PROBLEM STATEMENT. Transcribe only what runs from the line including "DRIVER2 pin IN1: MI -> SDA" through the last line of the entries, exactly as it appears.

RECORDS SHOWN.
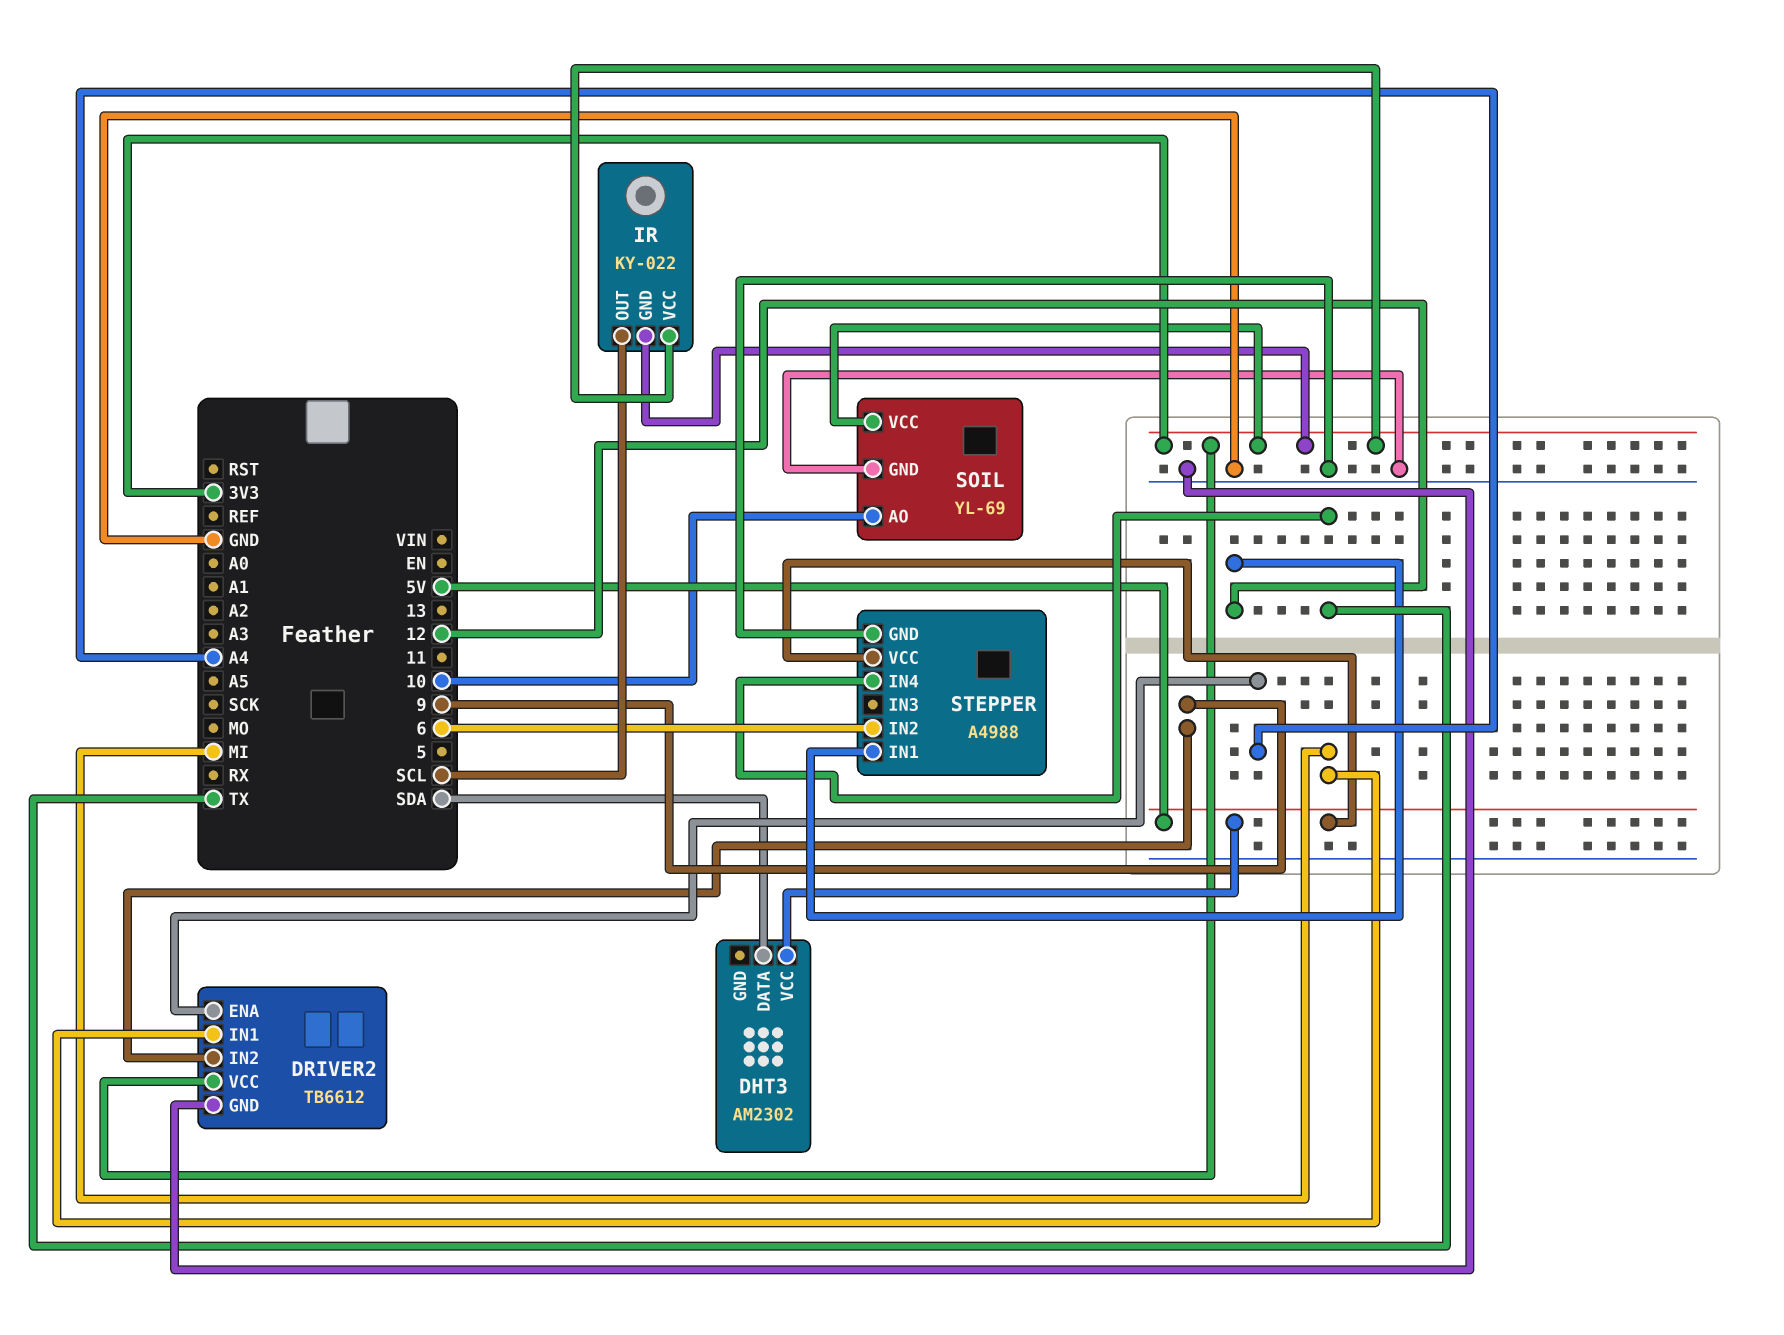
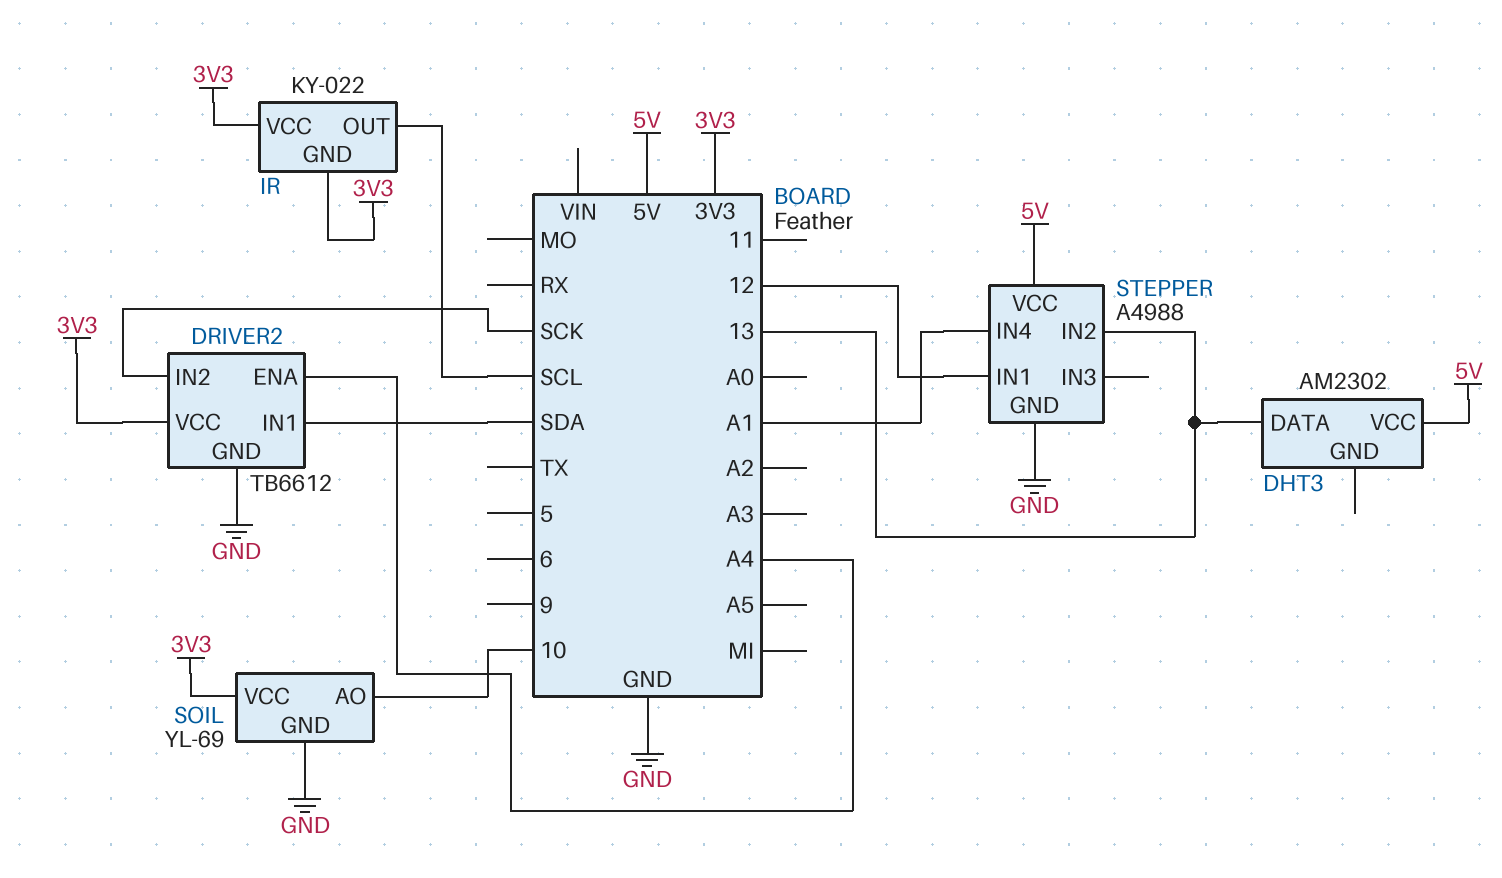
DHT3 pin DATA: SDA -> 13
DRIVER2 pin IN1: MI -> SDA
DRIVER2 pin IN2: 9 -> SCK
STEPPER pin IN2: 6 -> 13
STEPPER pin IN4: TX -> A1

SOLUTION.
DRIVER2 pin IN1: MI -> SDA
DRIVER2 pin IN2: 9 -> SCK
STEPPER pin IN2: 6 -> 13
STEPPER pin IN4: TX -> A1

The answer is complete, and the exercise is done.